● Task data:
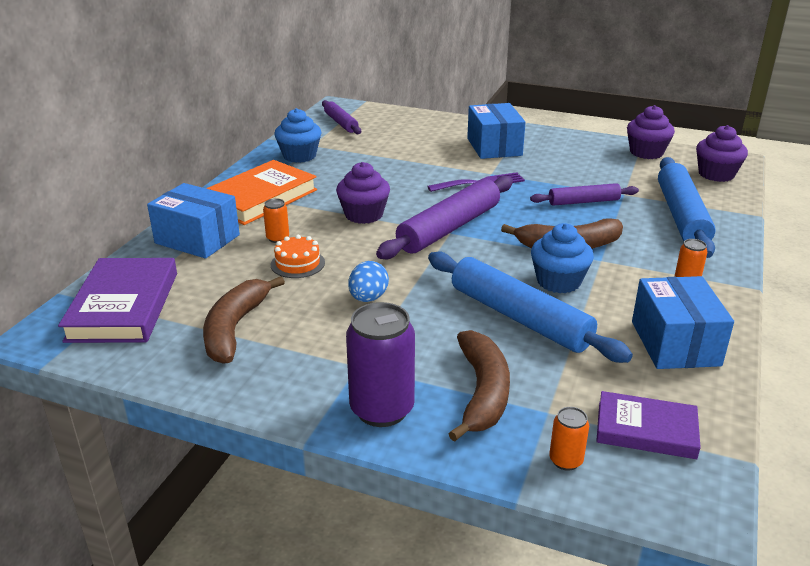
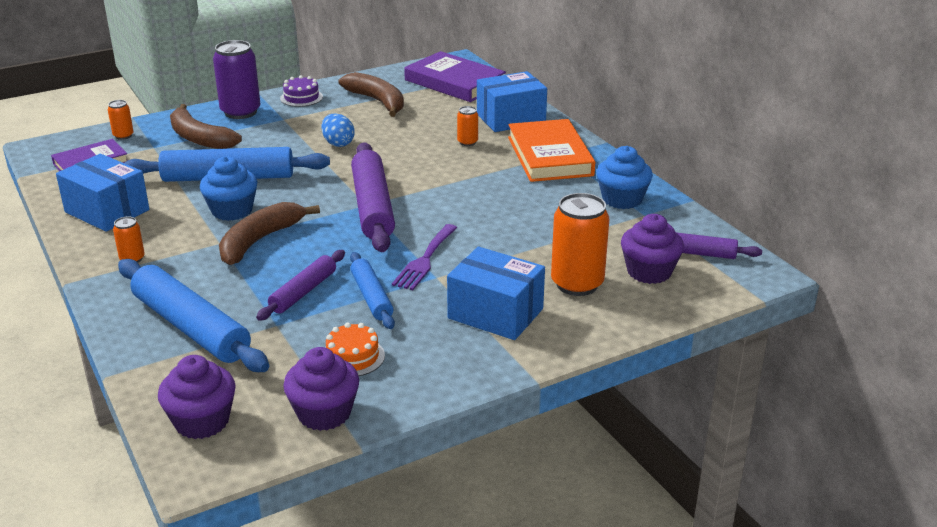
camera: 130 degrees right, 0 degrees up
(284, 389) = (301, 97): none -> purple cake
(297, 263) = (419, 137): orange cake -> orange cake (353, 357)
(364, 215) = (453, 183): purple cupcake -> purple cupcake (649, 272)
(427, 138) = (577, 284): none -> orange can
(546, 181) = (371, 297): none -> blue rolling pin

● To-do item:
From the line that contains "(427, 138) = (577, 284): none -> orange can" through the end of the records above, print every line exactly and nothing else.

● Result:
(427, 138) = (577, 284): none -> orange can
(546, 181) = (371, 297): none -> blue rolling pin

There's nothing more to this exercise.